- **Information supplied**
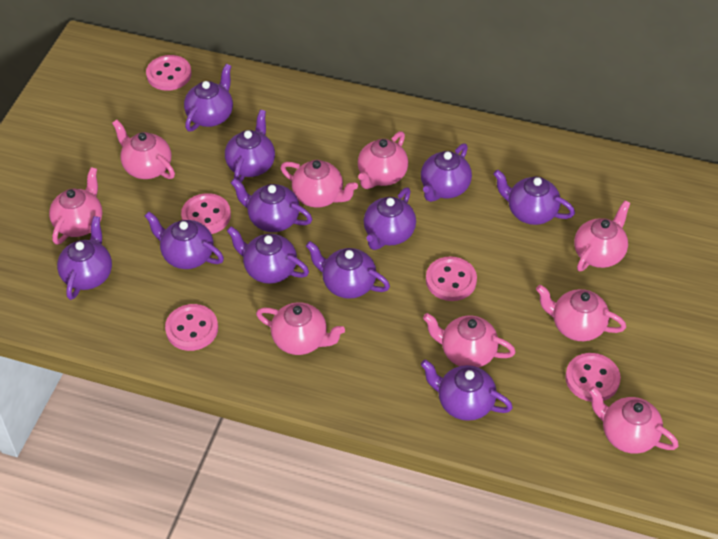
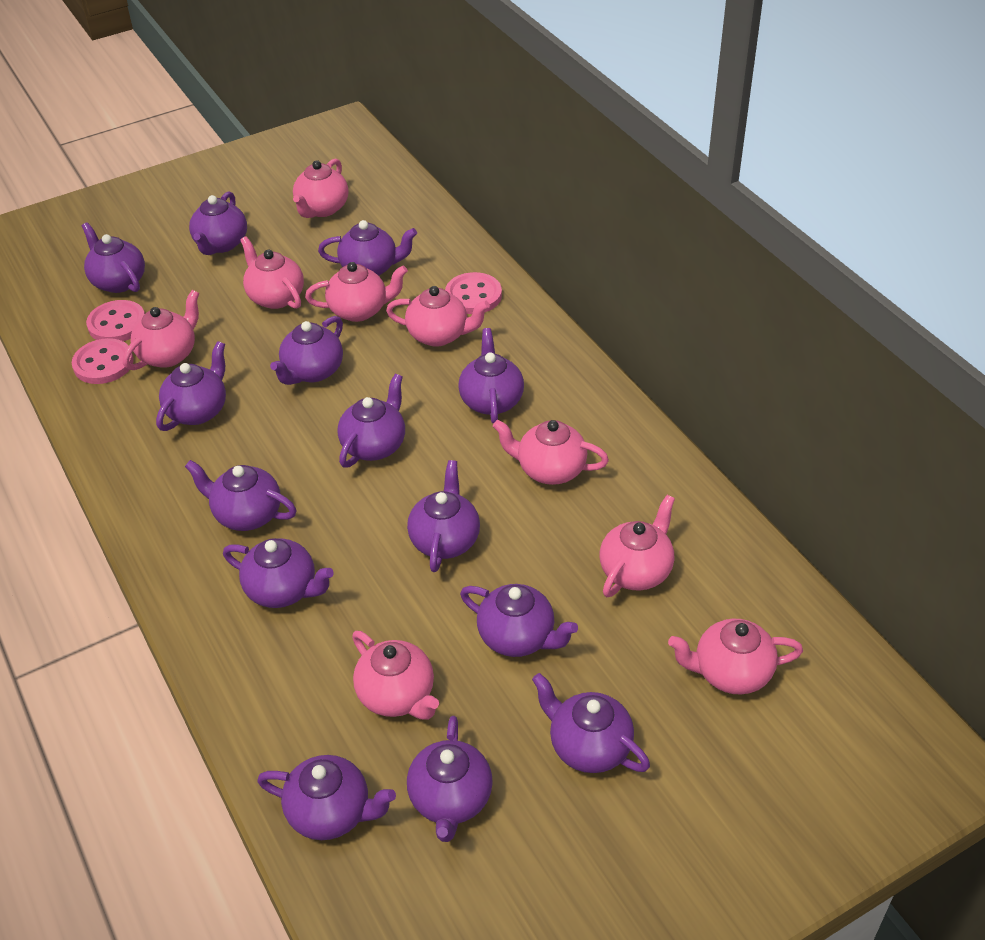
pink button: 5 -> 3
purple teapot: 11 -> 14

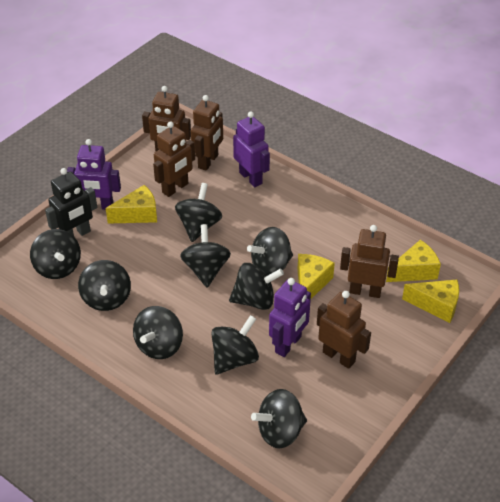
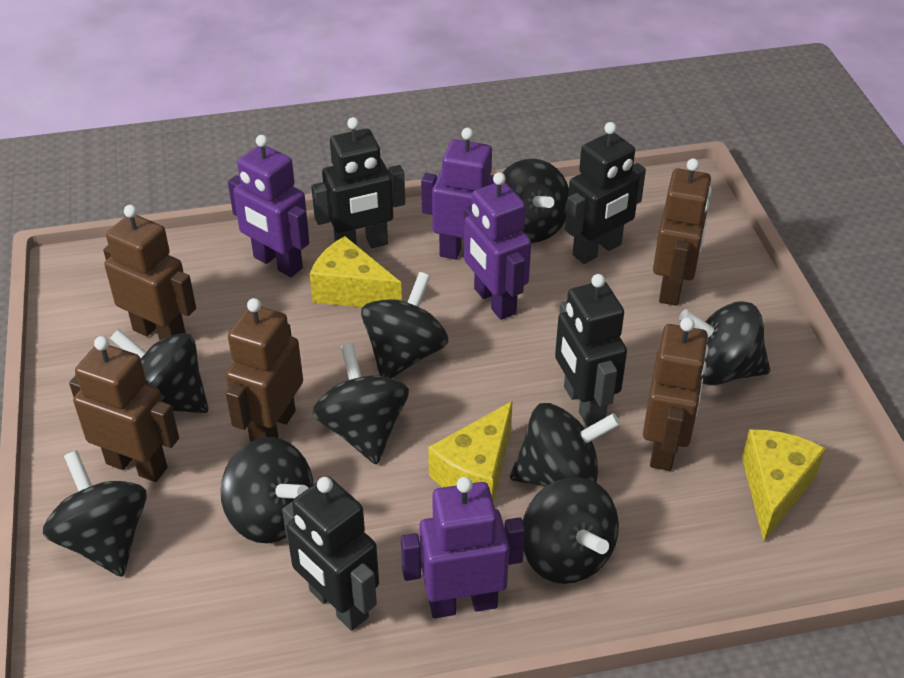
black robot: 1 -> 4
purple robot: 3 -> 4
yellow cheese: 4 -> 3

- **The task**
Go through the listing above and retype it exactly, skipping every picture.

- **Result of the task**
pink button: 5 -> 3
purple teapot: 11 -> 14

black robot: 1 -> 4
purple robot: 3 -> 4
yellow cheese: 4 -> 3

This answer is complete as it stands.